#### Input data

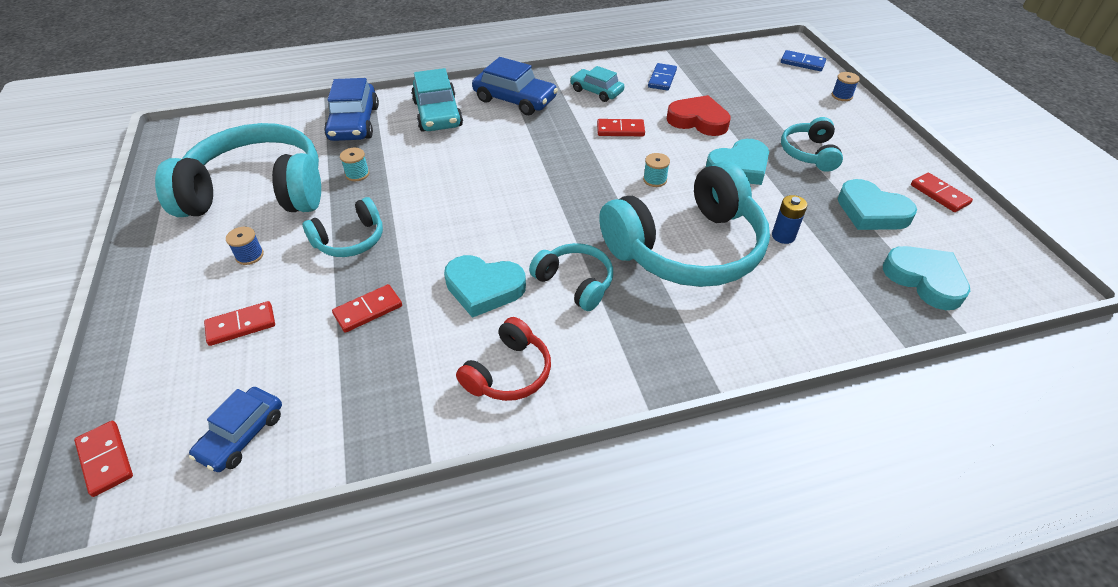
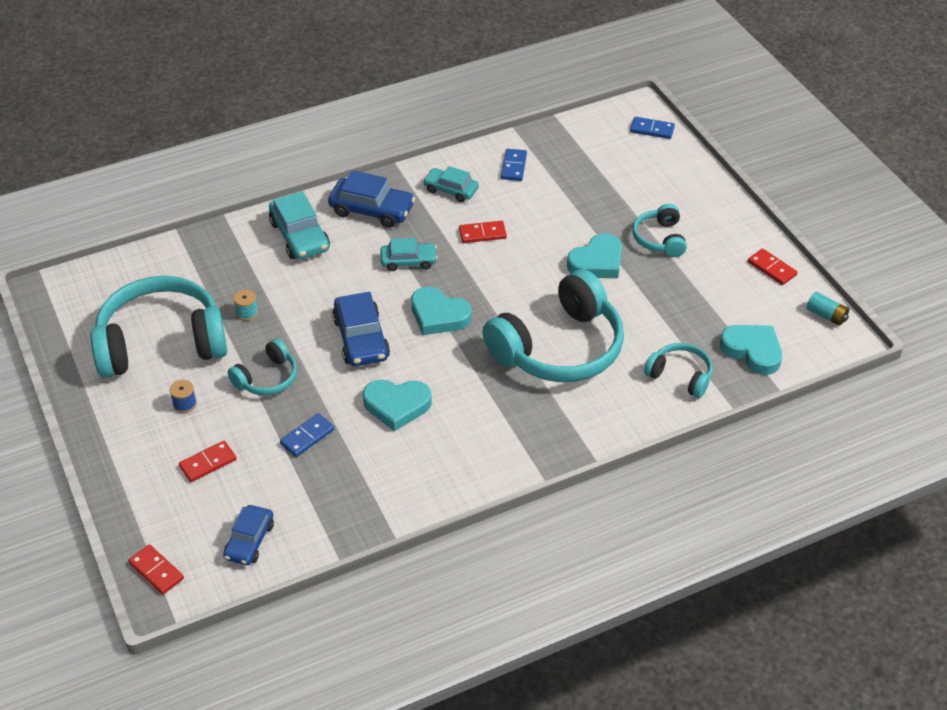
camera: 10 degrees left, 0 degrees up
(354, 123) = (220, 257): blue car -> blue car (361, 338)
(368, 310) = (307, 437): red domino -> blue domino
(509, 373) = (435, 469): red headphones -> none
(538, 146) = (408, 261): none -> turquoise car
(575, 282) = (471, 391): turquoise headphones -> turquoise headphones (680, 376)
(655, 180) = (522, 284): turquoise spool -> none
(698, 120) = (555, 214): red heart -> none
(783, 236) = (638, 326): blue battery -> none
(841, 96) = (690, 168): blue spool -> none
(871, 211) = (713, 293): turquoise heart -> turquoise heart (439, 315)
(1014, 250) = (826, 315): none -> turquoise battery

########

- [Work instructions]:
Determine how many lines in the records contain "heart", and reply with the number only.

- [Answer section]:
2